The lines below starting at the line containing "Mockups: [825,364,865,397] ->" and ending at the line containing "Short harbor.svg: [96,158,521,464]" are to be repeated exactly, with both ends kept and nothing else added.

+++ Extracted information +++

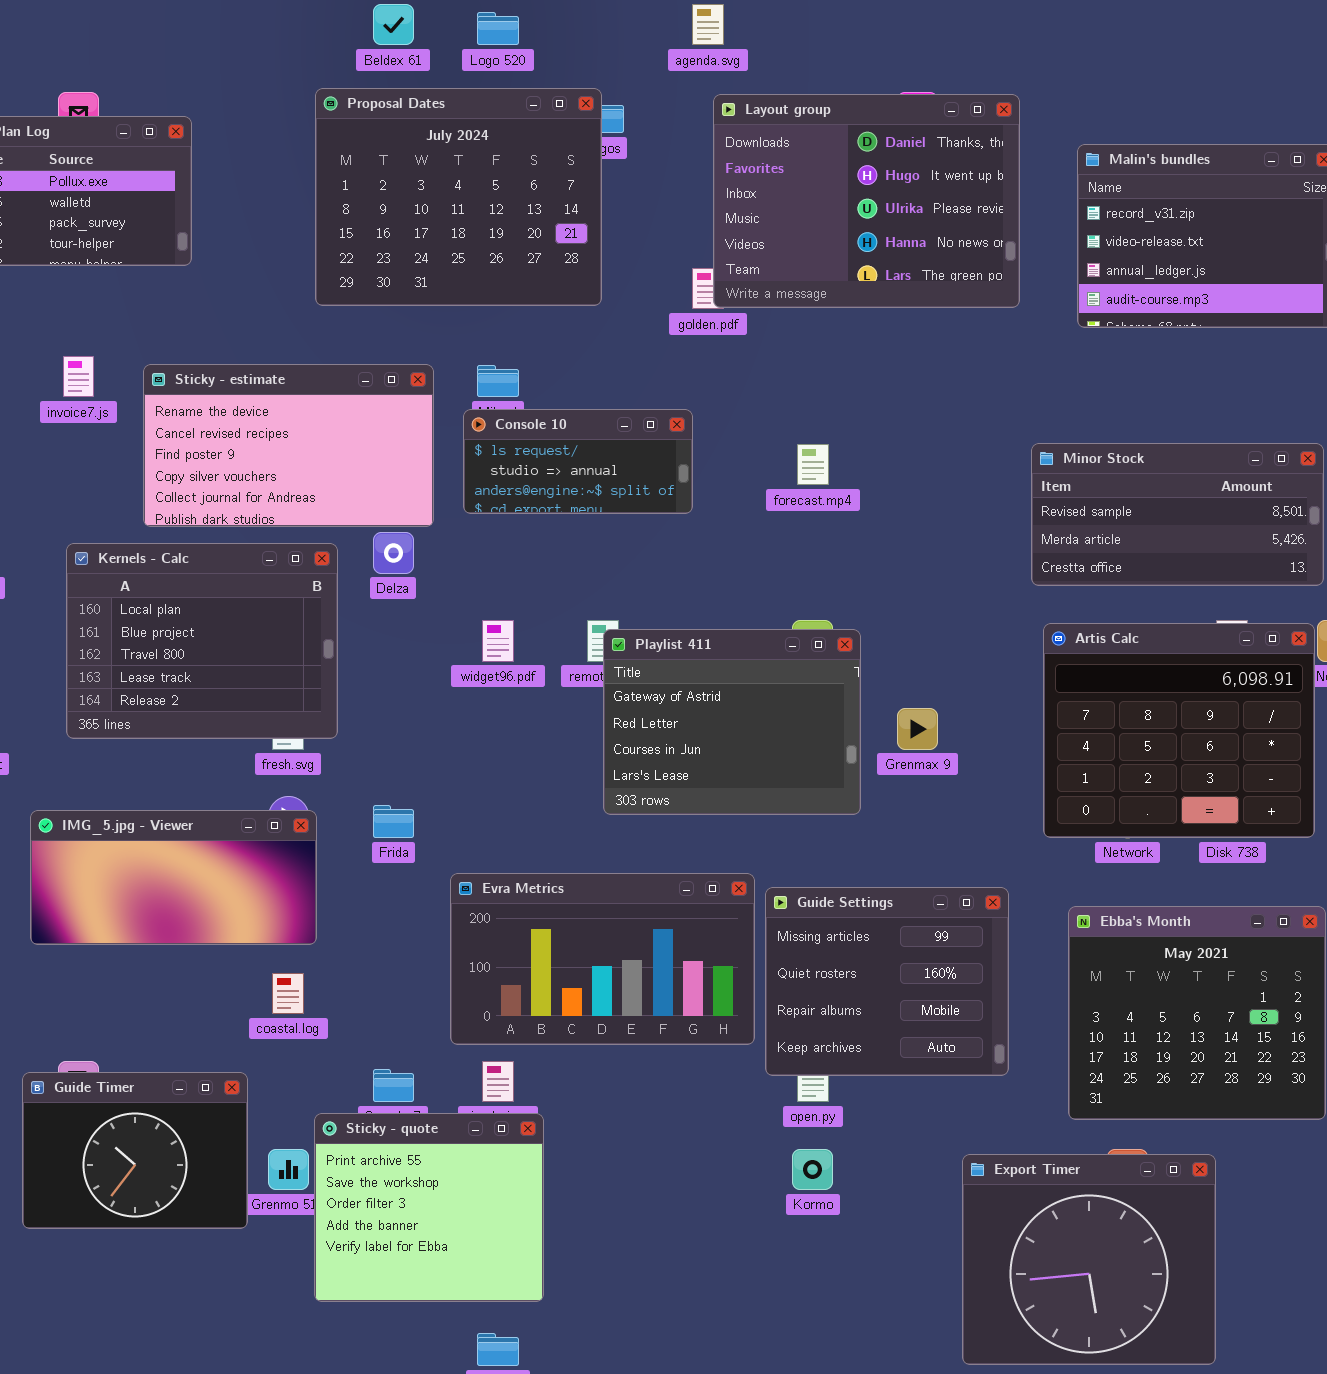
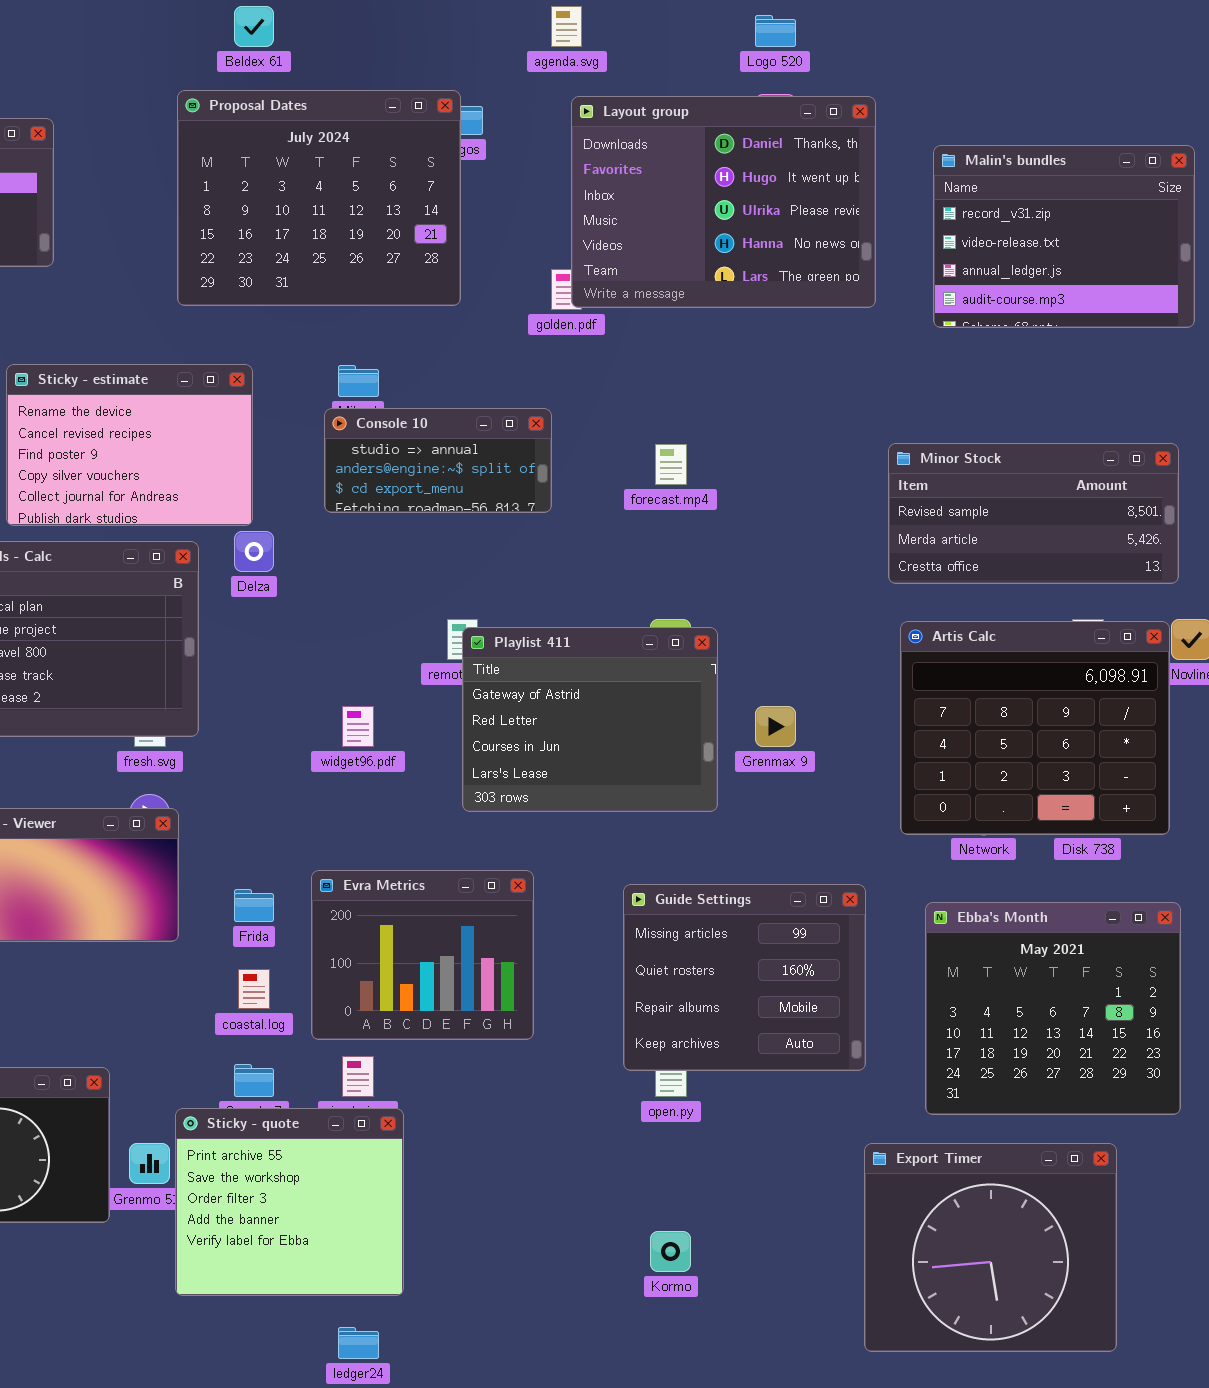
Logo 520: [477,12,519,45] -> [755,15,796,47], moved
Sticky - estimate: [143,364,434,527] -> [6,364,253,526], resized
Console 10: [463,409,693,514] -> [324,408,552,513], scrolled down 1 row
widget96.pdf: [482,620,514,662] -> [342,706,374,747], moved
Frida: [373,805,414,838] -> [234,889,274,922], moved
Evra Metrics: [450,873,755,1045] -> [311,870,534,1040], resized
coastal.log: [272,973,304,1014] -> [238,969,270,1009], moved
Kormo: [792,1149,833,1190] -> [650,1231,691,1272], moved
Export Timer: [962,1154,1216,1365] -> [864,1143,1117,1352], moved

+++
+++ Extracted information +++

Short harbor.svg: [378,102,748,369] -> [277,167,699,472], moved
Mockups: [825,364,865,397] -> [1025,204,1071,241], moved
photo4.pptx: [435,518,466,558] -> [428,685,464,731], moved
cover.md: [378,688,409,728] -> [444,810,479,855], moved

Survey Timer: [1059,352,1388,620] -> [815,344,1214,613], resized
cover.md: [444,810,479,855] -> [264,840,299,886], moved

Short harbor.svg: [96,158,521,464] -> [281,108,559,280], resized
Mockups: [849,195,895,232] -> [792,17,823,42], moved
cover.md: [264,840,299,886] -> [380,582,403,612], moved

+++

(Response area)
Mockups: [825,364,865,397] -> [1025,204,1071,241], moved
photo4.pptx: [435,518,466,558] -> [428,685,464,731], moved
cover.md: [378,688,409,728] -> [444,810,479,855], moved

Survey Timer: [1059,352,1388,620] -> [815,344,1214,613], resized
cover.md: [444,810,479,855] -> [264,840,299,886], moved

Short harbor.svg: [96,158,521,464] -> [281,108,559,280], resized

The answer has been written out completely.